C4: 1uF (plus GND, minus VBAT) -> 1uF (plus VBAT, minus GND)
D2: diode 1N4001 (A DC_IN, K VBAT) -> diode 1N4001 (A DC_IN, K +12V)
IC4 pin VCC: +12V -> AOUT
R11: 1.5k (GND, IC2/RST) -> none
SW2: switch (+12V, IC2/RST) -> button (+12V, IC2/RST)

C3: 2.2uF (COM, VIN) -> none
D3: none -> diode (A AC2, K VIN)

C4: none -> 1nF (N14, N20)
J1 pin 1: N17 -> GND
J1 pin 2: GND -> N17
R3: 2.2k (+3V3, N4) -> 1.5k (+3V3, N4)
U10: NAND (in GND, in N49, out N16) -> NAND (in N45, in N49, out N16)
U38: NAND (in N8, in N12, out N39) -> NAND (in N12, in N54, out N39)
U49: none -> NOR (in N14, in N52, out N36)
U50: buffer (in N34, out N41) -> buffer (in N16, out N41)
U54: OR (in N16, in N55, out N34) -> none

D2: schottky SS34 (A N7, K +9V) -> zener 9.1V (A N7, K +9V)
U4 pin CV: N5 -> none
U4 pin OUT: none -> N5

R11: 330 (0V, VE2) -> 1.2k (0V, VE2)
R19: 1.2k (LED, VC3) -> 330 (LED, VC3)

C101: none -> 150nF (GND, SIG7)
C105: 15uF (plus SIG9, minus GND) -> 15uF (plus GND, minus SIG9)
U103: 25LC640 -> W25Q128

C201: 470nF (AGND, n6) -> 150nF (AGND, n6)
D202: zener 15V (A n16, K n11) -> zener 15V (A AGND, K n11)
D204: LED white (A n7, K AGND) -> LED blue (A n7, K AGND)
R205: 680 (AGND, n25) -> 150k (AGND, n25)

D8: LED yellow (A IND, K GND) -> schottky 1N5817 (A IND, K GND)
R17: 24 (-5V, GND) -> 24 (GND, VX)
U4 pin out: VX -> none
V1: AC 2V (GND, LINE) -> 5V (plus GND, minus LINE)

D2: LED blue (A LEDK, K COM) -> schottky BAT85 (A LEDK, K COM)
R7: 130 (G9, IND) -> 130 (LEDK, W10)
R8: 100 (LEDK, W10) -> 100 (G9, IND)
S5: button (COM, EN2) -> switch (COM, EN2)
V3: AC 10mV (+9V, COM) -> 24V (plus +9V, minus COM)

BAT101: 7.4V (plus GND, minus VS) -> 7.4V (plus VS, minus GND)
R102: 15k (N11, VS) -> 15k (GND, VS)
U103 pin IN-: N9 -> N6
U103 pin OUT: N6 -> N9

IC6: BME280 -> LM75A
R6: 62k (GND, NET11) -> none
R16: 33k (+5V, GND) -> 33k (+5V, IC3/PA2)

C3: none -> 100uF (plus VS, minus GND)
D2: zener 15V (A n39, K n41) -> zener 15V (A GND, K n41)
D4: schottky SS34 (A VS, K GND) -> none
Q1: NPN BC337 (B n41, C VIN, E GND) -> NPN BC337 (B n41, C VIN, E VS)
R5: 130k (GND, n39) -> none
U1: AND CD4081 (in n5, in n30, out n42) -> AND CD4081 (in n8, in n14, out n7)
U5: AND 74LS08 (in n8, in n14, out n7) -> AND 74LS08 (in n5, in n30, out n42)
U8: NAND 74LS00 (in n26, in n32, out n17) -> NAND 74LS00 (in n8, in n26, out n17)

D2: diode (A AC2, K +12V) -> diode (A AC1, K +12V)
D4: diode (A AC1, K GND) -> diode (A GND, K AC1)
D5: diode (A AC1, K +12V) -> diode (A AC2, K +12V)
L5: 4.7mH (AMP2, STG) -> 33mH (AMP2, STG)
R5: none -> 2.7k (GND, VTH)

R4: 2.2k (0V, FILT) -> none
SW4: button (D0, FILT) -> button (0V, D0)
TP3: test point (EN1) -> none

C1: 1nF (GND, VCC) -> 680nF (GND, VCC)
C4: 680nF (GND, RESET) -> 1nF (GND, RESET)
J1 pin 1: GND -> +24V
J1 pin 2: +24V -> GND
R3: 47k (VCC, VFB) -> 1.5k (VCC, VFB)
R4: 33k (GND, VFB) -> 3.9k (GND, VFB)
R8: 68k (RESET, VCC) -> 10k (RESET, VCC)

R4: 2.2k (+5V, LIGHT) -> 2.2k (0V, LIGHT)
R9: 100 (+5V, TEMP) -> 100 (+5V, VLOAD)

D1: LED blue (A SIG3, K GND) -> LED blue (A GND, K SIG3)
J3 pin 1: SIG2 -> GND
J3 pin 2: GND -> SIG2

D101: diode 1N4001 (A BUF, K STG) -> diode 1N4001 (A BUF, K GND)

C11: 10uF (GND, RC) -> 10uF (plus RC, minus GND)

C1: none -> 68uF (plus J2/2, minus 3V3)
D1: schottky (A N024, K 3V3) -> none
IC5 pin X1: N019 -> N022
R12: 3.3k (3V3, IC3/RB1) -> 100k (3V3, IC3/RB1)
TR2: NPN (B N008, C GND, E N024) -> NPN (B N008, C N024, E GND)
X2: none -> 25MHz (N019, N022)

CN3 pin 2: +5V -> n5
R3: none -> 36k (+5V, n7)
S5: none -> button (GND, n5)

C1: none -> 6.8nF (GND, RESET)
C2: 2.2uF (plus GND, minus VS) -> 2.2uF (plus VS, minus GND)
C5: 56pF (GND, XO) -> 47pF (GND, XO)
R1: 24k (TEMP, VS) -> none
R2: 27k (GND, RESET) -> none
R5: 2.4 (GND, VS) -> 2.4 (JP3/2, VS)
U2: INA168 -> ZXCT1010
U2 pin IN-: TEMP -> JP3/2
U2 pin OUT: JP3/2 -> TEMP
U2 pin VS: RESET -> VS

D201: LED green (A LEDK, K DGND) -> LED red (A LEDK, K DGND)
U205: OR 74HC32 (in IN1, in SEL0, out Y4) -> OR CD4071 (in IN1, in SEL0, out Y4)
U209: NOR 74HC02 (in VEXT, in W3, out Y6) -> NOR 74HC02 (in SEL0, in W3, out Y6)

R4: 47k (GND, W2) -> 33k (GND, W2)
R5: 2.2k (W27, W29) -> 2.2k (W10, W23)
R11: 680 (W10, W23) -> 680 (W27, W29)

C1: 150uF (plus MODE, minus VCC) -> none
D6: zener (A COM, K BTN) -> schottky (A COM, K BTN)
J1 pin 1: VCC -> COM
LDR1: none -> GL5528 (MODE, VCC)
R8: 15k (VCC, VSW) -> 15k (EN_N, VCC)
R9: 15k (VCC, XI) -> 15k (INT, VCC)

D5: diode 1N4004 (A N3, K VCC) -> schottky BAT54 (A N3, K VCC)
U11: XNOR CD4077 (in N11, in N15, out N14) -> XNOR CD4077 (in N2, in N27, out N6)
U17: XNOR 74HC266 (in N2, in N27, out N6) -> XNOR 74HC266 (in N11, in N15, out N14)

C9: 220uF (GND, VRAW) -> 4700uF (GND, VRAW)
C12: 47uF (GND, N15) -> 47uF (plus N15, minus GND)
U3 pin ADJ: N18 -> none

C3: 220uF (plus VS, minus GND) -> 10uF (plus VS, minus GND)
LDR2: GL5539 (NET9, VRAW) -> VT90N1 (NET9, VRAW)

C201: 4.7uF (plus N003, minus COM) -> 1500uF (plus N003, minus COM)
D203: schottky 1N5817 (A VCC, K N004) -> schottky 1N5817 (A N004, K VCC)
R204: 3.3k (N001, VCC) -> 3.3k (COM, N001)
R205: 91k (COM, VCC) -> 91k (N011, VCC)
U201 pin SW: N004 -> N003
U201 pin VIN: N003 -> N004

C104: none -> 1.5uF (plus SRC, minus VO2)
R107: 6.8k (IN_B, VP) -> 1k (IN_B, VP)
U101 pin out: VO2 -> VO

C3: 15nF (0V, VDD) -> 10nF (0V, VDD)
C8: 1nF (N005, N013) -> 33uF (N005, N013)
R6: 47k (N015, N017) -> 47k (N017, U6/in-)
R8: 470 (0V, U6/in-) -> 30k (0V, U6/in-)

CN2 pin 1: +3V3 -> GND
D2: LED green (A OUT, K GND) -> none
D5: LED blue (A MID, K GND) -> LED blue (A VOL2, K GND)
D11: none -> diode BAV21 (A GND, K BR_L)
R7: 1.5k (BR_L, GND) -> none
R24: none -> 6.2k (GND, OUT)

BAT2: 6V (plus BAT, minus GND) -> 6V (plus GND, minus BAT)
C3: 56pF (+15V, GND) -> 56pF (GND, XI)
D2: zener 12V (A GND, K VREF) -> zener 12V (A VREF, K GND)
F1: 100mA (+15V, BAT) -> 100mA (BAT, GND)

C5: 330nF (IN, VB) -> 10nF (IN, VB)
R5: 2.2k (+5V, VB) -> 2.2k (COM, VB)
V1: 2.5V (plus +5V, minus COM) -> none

··········

WHAT YOU SHOULD DO:
Reproduce exactly the section above that begins at the line containing "R107: 6.8k (IN_B, VP) -> 1k (IN_B, VP)" and ends at the line containing "D2: zener 12V", leaving out all other lines.

THE COMPLETED TASK:
R107: 6.8k (IN_B, VP) -> 1k (IN_B, VP)
U101 pin out: VO2 -> VO

C3: 15nF (0V, VDD) -> 10nF (0V, VDD)
C8: 1nF (N005, N013) -> 33uF (N005, N013)
R6: 47k (N015, N017) -> 47k (N017, U6/in-)
R8: 470 (0V, U6/in-) -> 30k (0V, U6/in-)

CN2 pin 1: +3V3 -> GND
D2: LED green (A OUT, K GND) -> none
D5: LED blue (A MID, K GND) -> LED blue (A VOL2, K GND)
D11: none -> diode BAV21 (A GND, K BR_L)
R7: 1.5k (BR_L, GND) -> none
R24: none -> 6.2k (GND, OUT)

BAT2: 6V (plus BAT, minus GND) -> 6V (plus GND, minus BAT)
C3: 56pF (+15V, GND) -> 56pF (GND, XI)
D2: zener 12V (A GND, K VREF) -> zener 12V (A VREF, K GND)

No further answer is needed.